◆ **WHAT THE TASK REQUIRES**: Your answer should repeat exactly the line containing "blue gift: 8 -> 7" and all lines after it through the end of the material below, with no other text.

◆ **DATA SHOWN**:

####################

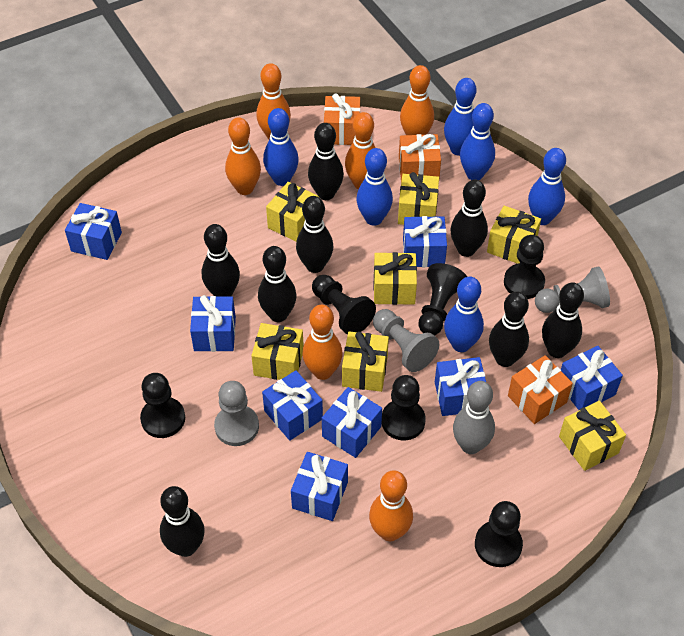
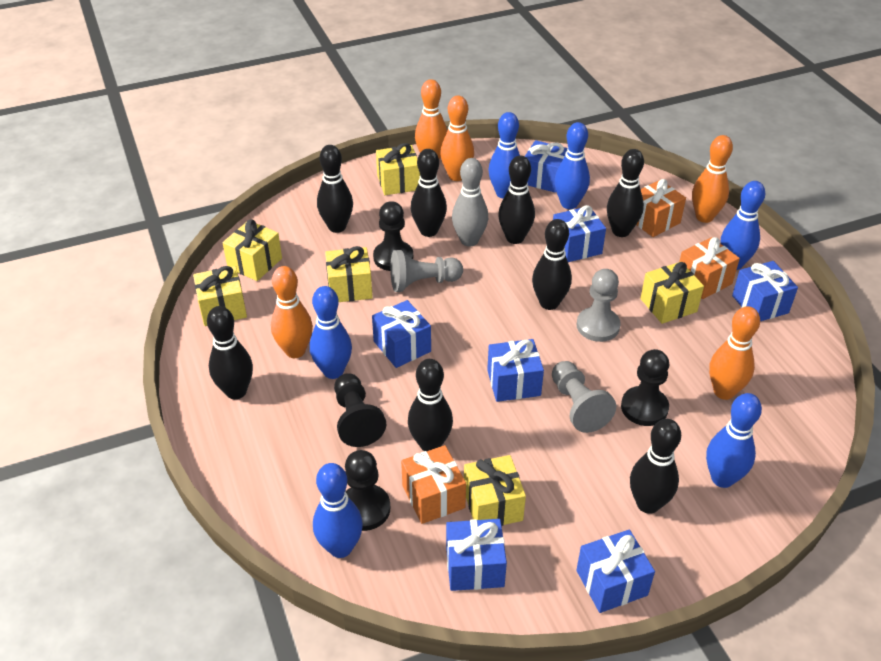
black pawn: 6 -> 4
blue gift: 8 -> 7
orange bowling pin: 6 -> 5
yellow gift: 7 -> 6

####################

◆ **RESPONSE TO THE EXERCISE**:
blue gift: 8 -> 7
orange bowling pin: 6 -> 5
yellow gift: 7 -> 6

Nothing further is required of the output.